╭─ DATA FOR THE TASK

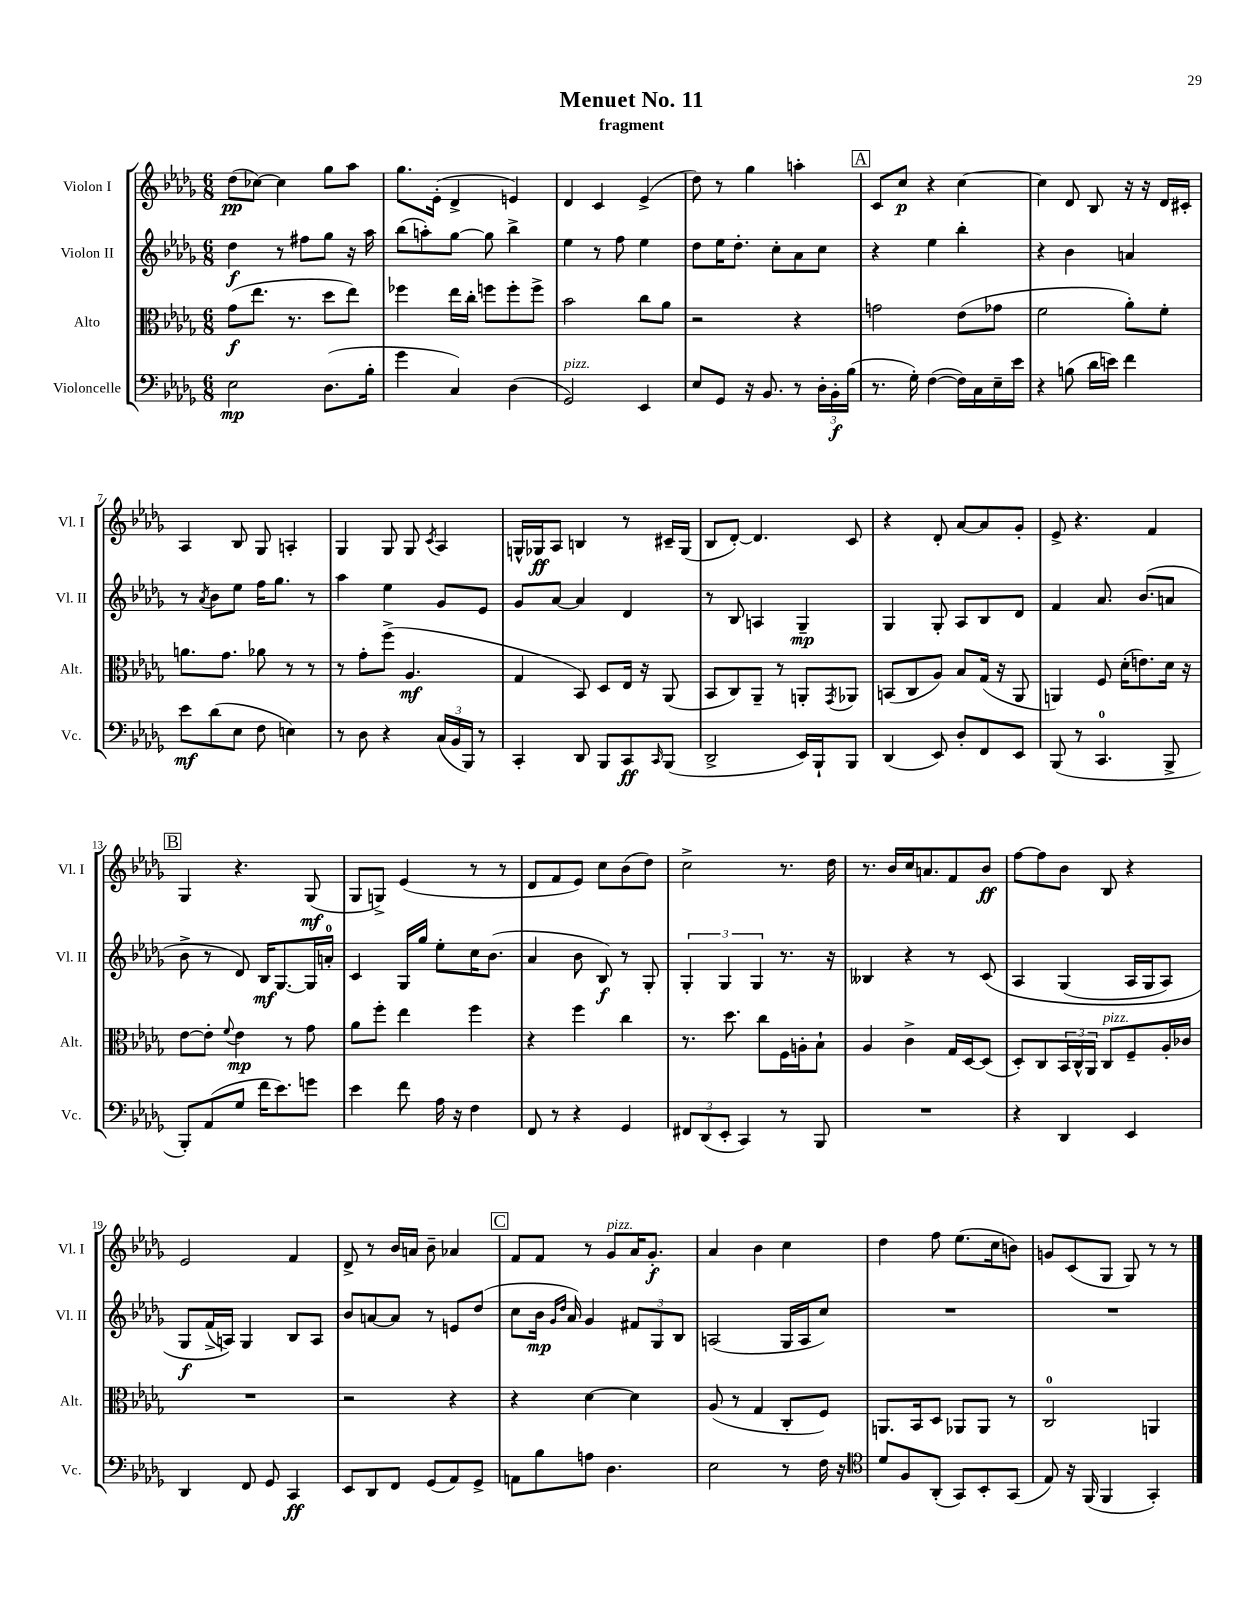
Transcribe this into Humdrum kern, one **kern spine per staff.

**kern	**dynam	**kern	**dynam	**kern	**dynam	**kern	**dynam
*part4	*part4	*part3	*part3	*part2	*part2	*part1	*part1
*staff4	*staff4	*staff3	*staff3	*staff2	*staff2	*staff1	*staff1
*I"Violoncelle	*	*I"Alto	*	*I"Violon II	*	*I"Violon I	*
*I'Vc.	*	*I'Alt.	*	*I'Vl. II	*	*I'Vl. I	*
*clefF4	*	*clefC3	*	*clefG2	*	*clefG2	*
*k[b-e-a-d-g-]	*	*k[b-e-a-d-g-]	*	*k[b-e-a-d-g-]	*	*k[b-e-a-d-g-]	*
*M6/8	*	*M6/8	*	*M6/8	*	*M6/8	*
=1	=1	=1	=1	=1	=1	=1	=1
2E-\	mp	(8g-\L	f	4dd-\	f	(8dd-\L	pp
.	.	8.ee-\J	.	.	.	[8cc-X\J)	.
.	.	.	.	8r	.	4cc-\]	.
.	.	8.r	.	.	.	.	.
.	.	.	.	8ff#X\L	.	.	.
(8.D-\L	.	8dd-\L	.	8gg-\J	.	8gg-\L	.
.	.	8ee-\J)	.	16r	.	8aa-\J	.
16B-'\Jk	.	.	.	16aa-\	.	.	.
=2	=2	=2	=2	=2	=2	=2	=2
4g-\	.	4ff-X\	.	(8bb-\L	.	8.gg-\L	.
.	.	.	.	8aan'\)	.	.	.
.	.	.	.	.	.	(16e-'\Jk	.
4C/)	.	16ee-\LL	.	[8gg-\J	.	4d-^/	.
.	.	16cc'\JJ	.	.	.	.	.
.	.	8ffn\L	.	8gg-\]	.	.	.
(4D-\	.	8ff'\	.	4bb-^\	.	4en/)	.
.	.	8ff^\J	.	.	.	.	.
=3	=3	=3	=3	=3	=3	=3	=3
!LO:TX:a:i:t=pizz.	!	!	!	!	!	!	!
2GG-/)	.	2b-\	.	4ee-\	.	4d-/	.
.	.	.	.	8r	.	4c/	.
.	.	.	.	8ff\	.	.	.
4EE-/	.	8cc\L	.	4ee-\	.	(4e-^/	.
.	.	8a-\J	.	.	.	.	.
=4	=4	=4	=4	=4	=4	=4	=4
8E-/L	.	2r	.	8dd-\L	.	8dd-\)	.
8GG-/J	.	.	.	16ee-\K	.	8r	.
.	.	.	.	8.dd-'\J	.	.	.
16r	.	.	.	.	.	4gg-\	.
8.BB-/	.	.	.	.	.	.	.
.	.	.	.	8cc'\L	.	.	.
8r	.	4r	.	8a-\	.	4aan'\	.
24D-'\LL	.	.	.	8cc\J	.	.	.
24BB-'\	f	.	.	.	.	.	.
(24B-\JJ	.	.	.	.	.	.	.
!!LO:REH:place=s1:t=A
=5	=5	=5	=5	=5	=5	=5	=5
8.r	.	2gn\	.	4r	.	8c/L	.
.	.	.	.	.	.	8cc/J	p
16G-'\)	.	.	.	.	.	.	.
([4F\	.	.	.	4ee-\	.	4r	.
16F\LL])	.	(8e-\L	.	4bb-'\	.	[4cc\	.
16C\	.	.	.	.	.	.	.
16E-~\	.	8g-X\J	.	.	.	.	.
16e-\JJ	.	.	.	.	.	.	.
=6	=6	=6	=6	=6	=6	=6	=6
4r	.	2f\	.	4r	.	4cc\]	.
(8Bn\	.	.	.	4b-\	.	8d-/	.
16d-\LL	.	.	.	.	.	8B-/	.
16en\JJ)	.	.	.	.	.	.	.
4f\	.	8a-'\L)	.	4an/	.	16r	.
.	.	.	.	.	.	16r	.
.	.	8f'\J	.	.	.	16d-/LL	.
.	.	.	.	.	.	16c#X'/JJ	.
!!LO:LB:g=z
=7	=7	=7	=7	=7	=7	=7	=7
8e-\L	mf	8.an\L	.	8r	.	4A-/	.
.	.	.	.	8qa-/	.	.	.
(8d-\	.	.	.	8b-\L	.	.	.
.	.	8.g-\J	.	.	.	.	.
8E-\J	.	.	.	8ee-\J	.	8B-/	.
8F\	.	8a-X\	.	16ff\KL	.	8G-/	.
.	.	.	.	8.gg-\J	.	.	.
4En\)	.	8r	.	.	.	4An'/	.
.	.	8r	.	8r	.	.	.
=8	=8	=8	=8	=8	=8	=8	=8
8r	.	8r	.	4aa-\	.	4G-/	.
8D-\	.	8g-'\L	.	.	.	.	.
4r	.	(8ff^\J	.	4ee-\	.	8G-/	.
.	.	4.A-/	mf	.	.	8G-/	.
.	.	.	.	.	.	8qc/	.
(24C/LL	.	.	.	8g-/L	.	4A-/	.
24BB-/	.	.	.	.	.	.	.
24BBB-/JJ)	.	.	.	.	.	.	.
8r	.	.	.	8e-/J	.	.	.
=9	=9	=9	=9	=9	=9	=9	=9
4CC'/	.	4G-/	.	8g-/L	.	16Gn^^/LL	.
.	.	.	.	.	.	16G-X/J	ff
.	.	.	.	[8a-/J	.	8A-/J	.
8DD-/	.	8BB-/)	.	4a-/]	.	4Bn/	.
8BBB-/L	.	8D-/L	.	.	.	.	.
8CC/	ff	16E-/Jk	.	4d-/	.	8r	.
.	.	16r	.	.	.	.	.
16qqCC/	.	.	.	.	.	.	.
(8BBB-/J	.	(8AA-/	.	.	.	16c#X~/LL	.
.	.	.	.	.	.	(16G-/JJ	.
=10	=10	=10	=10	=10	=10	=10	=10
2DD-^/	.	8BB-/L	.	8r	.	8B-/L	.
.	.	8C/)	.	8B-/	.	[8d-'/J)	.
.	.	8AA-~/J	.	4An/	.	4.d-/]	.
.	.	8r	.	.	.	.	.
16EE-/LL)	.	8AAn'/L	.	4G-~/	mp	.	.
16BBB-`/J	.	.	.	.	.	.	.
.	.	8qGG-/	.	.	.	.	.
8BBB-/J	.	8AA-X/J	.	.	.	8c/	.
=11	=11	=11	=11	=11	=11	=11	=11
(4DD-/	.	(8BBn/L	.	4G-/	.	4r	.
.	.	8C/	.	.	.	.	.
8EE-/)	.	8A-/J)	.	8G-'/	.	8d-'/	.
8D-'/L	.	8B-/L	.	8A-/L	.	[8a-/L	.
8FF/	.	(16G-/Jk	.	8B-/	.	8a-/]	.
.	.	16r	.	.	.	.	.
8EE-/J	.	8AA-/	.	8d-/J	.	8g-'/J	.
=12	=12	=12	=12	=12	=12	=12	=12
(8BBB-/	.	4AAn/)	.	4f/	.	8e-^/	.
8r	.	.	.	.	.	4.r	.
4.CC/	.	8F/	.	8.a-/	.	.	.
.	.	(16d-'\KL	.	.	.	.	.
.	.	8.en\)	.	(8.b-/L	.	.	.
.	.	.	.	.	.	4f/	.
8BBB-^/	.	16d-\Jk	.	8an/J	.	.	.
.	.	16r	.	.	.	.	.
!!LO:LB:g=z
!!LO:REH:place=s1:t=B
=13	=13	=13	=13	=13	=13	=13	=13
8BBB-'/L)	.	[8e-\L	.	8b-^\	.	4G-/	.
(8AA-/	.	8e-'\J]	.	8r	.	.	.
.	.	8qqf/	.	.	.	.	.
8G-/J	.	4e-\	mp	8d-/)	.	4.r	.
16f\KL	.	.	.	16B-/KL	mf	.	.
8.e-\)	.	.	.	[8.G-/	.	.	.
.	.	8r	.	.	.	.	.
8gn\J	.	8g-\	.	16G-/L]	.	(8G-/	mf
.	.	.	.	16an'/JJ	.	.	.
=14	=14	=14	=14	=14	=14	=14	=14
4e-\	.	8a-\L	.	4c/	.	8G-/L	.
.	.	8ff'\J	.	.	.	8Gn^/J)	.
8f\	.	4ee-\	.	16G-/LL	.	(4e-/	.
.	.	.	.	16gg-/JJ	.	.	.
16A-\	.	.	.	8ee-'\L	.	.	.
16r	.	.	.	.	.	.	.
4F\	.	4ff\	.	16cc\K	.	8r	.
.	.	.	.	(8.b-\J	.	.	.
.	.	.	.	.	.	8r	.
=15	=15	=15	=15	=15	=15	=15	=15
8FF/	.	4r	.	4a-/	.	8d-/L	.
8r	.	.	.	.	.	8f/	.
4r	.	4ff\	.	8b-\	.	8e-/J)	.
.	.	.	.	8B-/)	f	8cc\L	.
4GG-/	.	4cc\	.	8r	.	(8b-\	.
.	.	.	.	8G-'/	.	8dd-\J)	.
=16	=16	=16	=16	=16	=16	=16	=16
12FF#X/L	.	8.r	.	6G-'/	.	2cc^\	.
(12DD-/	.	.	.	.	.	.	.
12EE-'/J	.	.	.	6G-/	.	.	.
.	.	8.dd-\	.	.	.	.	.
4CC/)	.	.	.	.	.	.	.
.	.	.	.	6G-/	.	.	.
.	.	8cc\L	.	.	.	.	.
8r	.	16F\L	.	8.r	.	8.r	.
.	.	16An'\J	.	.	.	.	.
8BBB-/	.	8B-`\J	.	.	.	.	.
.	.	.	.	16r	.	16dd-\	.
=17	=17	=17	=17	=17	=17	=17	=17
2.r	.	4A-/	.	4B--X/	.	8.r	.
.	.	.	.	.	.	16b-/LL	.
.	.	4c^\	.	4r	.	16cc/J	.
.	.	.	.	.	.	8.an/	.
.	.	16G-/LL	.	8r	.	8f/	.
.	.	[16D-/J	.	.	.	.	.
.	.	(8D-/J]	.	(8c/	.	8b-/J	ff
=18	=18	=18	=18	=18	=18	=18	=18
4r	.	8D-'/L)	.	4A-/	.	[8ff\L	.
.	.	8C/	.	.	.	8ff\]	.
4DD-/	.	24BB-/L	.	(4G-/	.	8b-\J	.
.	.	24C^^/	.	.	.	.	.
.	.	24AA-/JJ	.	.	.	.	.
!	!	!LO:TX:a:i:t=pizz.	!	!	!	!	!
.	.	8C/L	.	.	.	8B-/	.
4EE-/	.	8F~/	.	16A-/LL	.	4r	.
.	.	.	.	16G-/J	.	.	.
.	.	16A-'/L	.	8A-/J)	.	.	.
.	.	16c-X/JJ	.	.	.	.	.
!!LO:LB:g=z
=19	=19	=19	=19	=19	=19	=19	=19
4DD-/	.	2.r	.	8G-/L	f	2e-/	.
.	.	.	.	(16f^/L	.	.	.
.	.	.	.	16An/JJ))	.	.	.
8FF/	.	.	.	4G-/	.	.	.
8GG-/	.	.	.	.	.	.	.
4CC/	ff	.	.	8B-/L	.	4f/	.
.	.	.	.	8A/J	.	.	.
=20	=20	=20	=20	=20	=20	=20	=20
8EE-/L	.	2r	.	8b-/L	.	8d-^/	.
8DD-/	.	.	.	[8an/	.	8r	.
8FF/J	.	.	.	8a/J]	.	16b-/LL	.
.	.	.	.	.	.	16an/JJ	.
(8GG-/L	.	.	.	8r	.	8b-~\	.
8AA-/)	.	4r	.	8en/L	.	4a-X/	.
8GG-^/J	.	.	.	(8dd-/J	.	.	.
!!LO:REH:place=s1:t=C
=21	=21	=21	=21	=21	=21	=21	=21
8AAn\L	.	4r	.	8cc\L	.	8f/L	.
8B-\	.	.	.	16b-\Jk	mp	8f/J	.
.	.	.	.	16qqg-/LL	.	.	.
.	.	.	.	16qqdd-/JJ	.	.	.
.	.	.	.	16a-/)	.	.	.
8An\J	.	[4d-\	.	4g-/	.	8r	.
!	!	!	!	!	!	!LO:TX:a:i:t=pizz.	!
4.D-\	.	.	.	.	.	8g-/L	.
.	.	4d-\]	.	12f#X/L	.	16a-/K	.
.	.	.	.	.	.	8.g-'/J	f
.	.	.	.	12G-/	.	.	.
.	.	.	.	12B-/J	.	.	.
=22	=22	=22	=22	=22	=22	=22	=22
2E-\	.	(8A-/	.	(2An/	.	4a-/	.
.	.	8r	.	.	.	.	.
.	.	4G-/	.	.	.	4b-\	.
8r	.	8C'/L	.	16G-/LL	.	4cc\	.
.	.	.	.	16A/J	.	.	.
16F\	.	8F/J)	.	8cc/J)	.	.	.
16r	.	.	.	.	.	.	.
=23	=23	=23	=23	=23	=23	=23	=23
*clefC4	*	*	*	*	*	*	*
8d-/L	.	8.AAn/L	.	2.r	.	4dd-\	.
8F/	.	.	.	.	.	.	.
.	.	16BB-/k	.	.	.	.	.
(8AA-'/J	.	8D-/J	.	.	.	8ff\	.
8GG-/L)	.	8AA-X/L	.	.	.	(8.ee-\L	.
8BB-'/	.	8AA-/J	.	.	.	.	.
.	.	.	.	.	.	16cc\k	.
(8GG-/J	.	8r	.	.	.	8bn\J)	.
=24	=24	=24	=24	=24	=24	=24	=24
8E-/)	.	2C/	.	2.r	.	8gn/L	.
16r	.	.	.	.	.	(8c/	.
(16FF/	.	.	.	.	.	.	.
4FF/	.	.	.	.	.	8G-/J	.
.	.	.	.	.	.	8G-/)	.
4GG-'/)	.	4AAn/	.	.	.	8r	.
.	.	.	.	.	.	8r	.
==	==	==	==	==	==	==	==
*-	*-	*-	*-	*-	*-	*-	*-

╰─
╭─ DATA FOR THE TASK

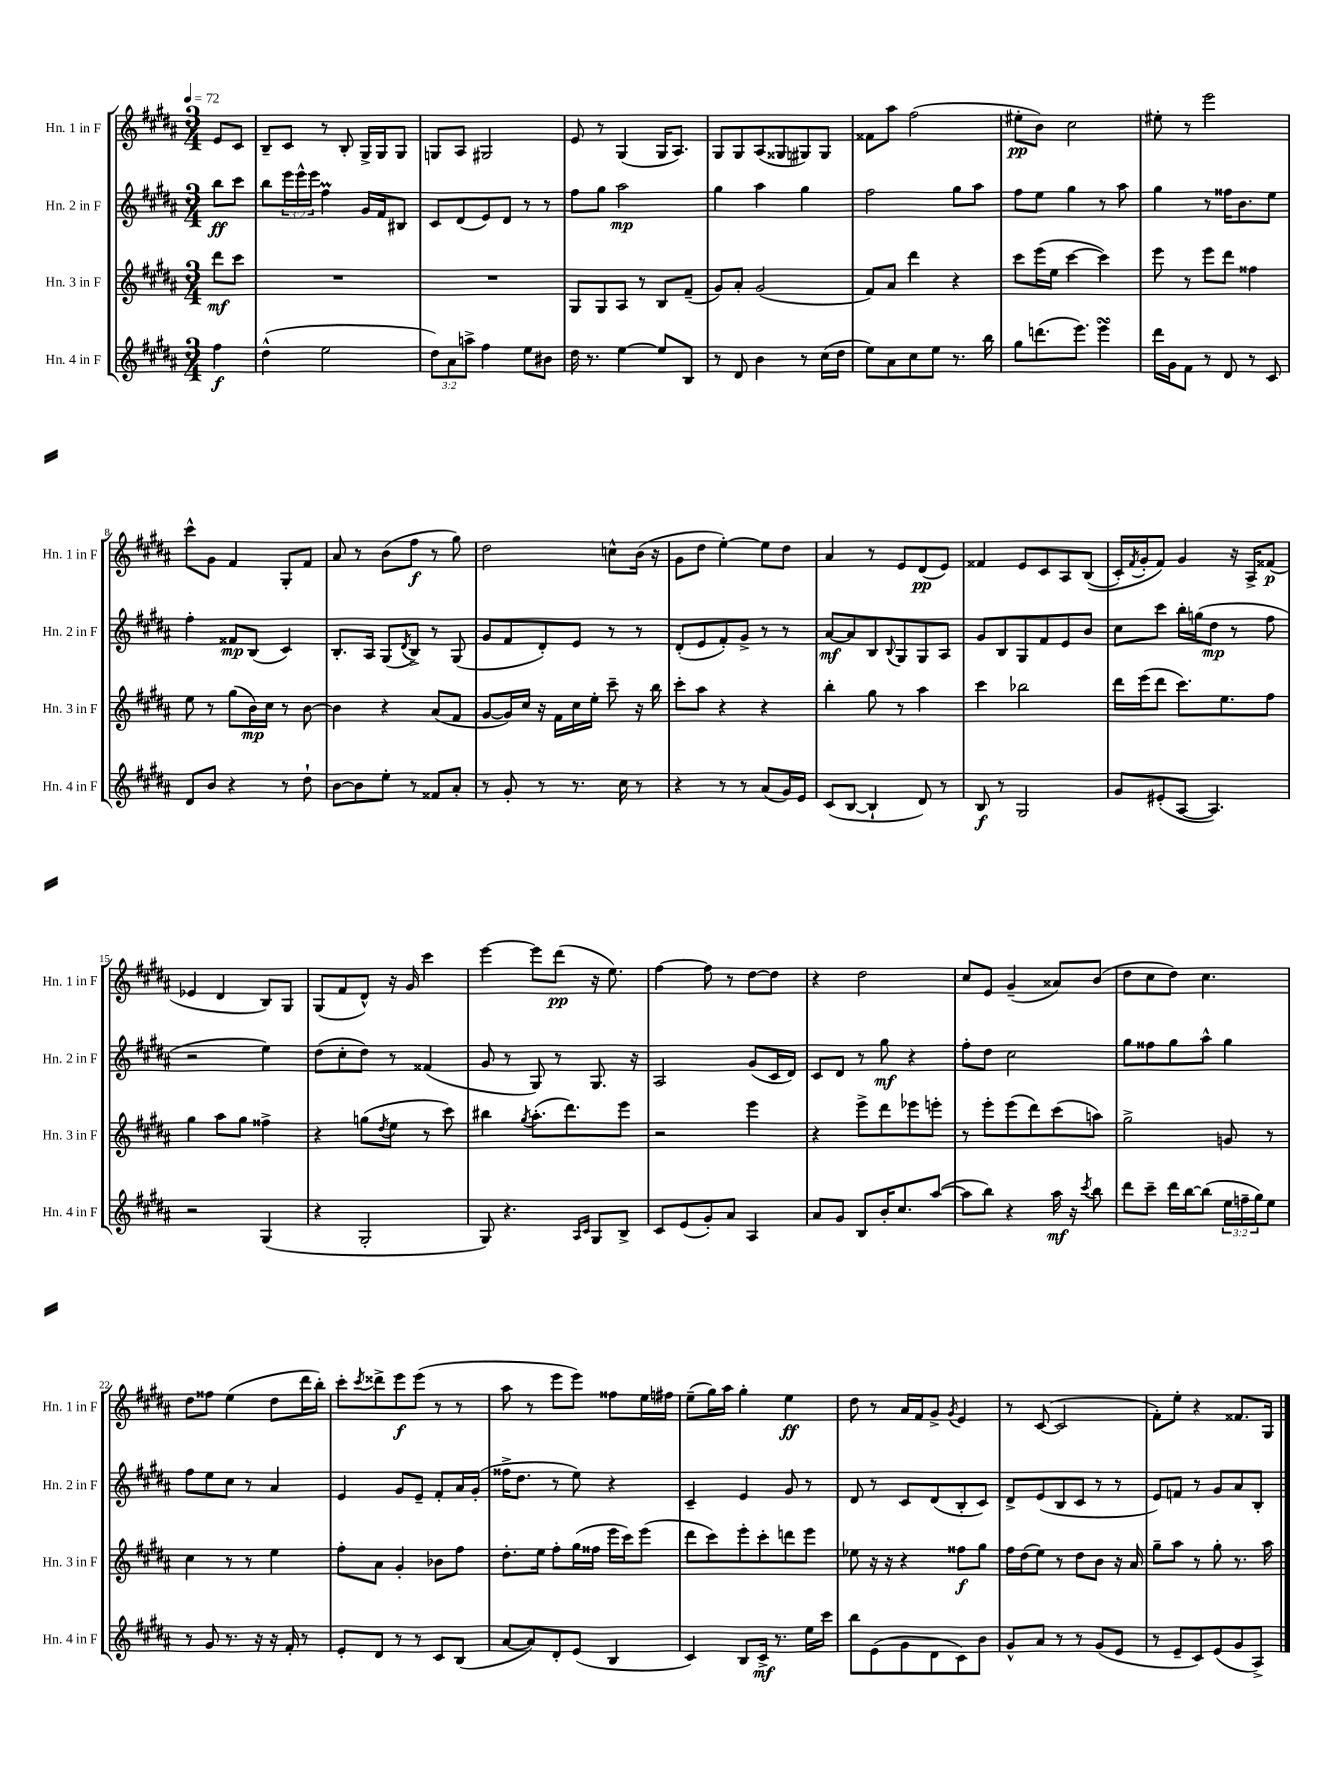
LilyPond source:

╰─

| YOUR INSTRUCTIONS |
Collect every line in the records above that contains the string "kern".

| IN RESPONSE |
Transcribe this into Humdrum kern, one **kern spine per staff.
**kern	**dynam	**kern	**dynam	**kern	**dynam	**kern	**dynam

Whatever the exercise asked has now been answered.